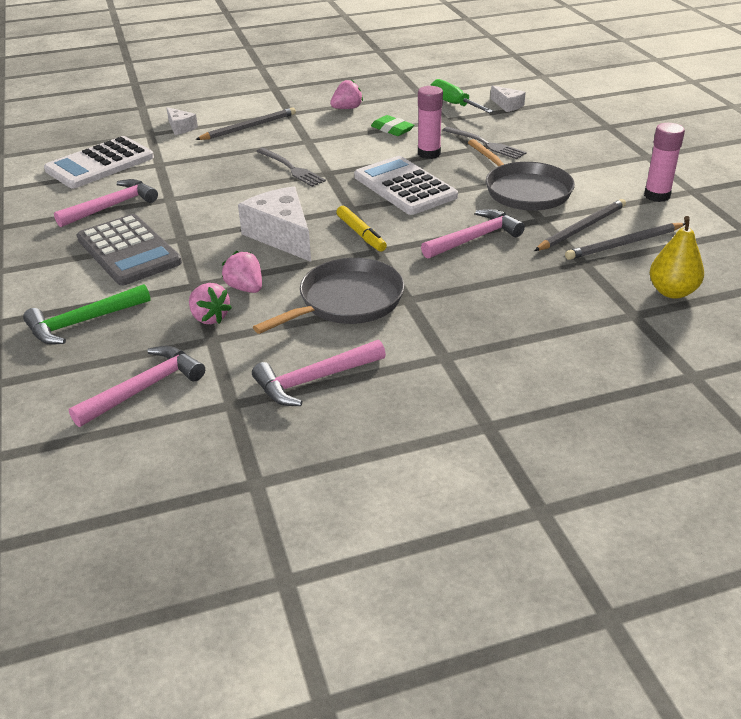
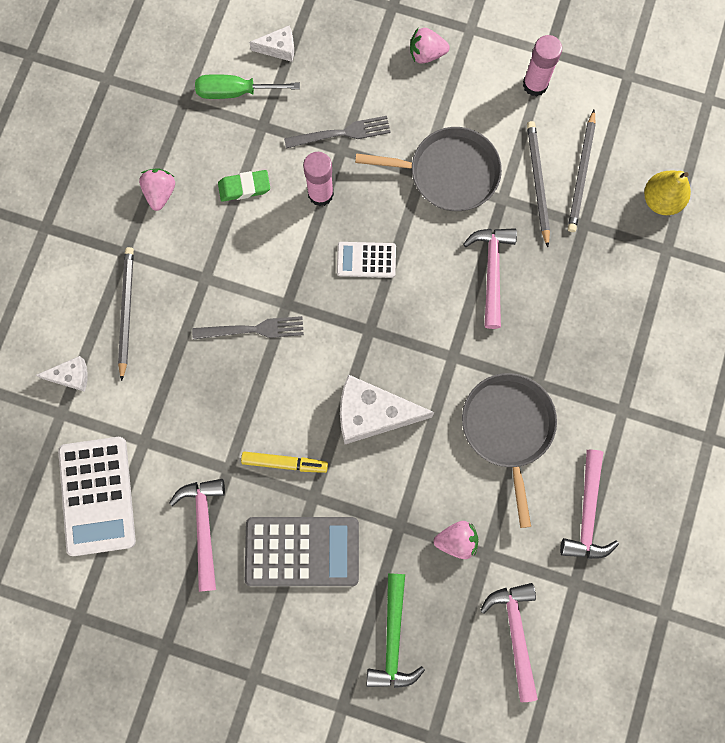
camera: 55 degrees left, 40 degrees up
(245, 288) = (434, 490): pink strawberry -> pink strawberry (426, 54)
(361, 234) = (418, 351): yellow marker -> yellow marker (284, 463)
(405, 187) = (366, 260): white calculator -> white calculator, size x0.55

Your goal: Go through the listing above and write it all out exactly, leaving out any picture.

Response below:
camera: 55 degrees left, 40 degrees up
(245, 288) = (434, 490): pink strawberry -> pink strawberry (426, 54)
(361, 234) = (418, 351): yellow marker -> yellow marker (284, 463)
(405, 187) = (366, 260): white calculator -> white calculator, size x0.55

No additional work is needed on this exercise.